Problem statement
Using the records that appear below, write out exactly the lines from the one with "(381, 406) = (383, 511): purple" through the one with "(464, 128) = (369, 183): blue", keeping both end lines.

Data in this exercise
# # # # # # #

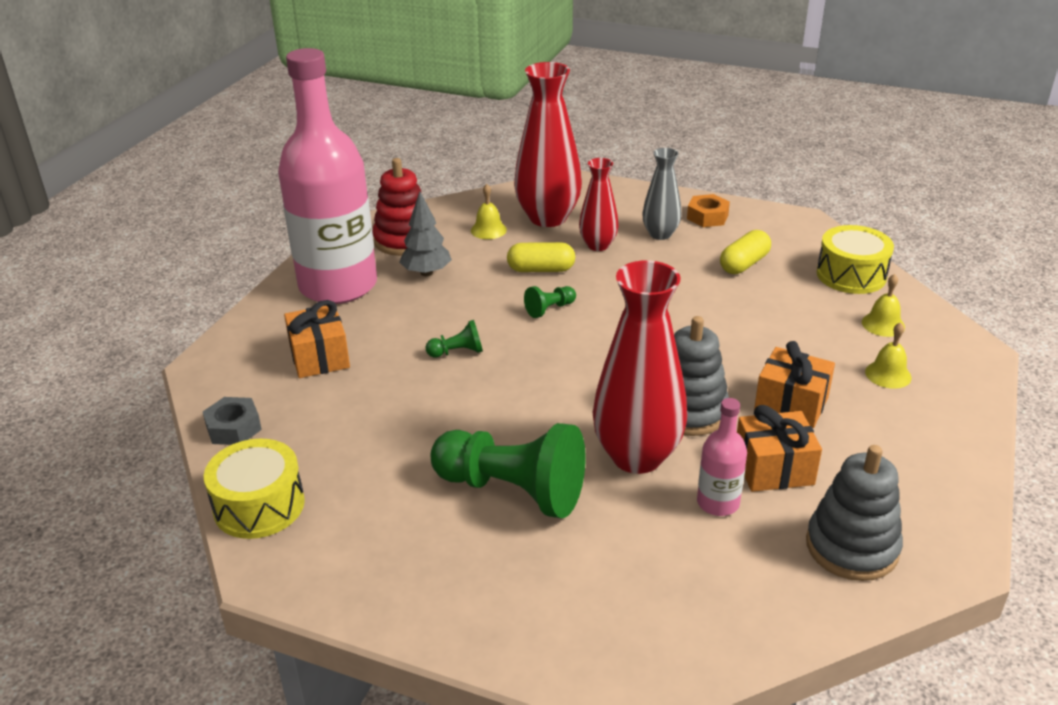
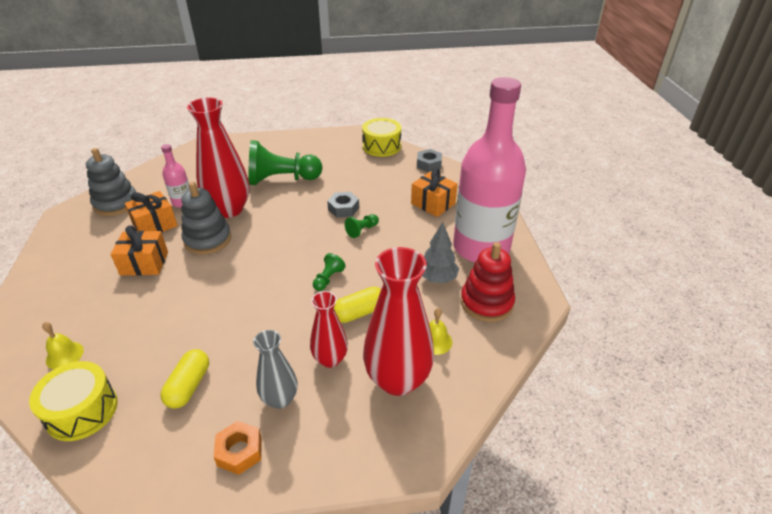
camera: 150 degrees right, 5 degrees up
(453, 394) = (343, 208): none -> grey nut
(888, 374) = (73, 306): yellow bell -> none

# # # # # # #

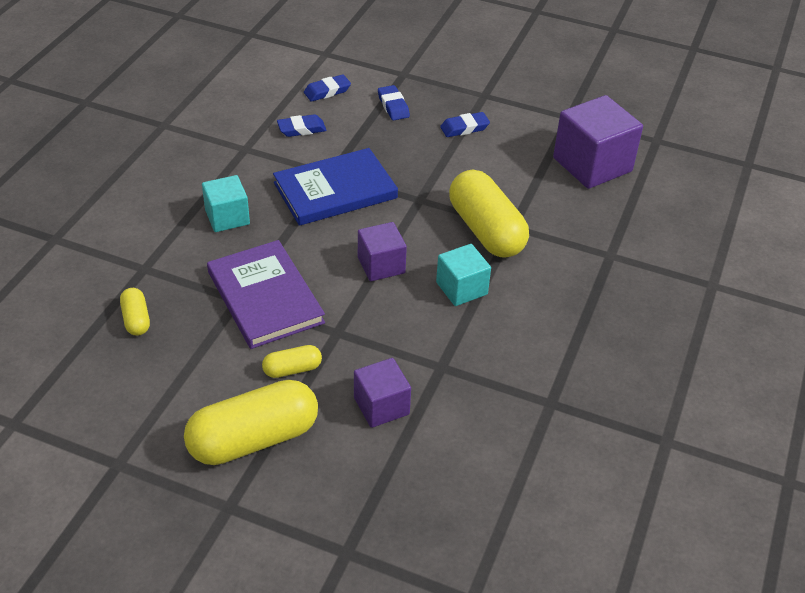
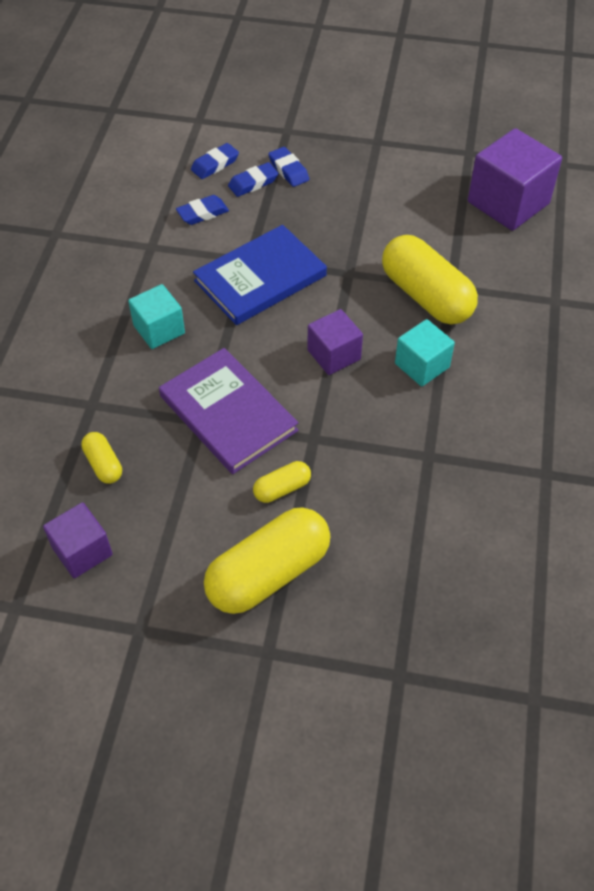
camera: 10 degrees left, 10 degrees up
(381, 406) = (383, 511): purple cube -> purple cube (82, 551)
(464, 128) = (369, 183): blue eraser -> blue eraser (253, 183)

# # # # # # #

Response area
(381, 406) = (383, 511): purple cube -> purple cube (82, 551)
(464, 128) = (369, 183): blue eraser -> blue eraser (253, 183)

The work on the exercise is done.